What to do:
The records below need to be repeated exactly, with every picture left out.

Exercise data:
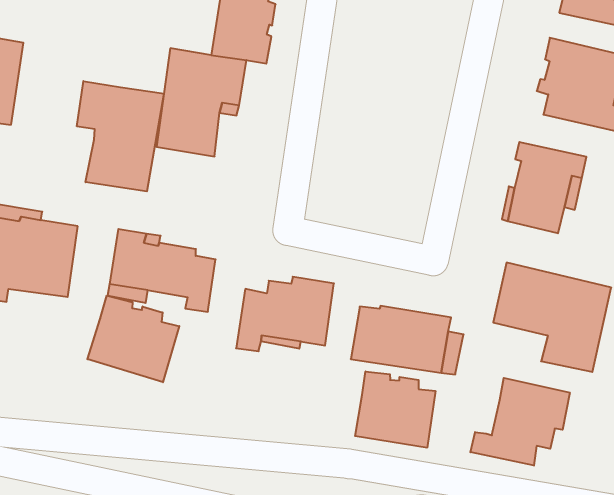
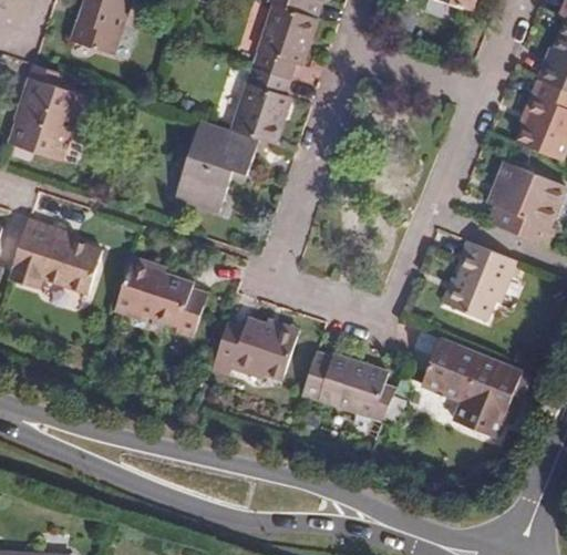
building: [77,81,164,191] -> none
building: [87,296,179,382] -> none
building: [355,371,435,448] -> none
building: [470,378,570,466] -> none

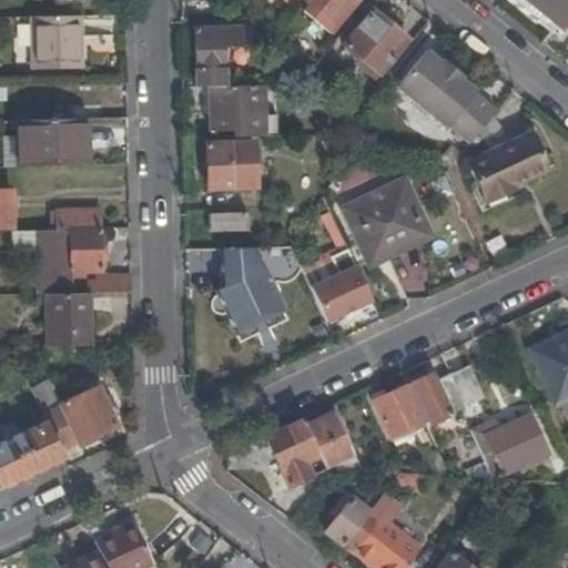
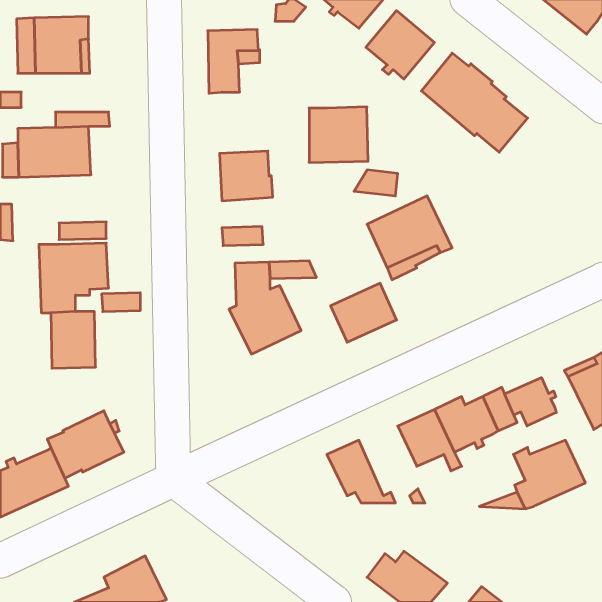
building: [210,85,265,138] -> [309,107,368,162]
building: [468,133,547,201] -> none
building: none -> [505,378,556,426]
building: [267,418,322,486] -> none
building: [327,494,371,545] -> none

Exercise response:
building: [77,81,164,191] -> none
building: [87,296,179,382] -> none
building: [355,371,435,448] -> none
building: [470,378,570,466] -> none

building: [210,85,265,138] -> [309,107,368,162]
building: [468,133,547,201] -> none
building: none -> [505,378,556,426]
building: [267,418,322,486] -> none
building: [327,494,371,545] -> none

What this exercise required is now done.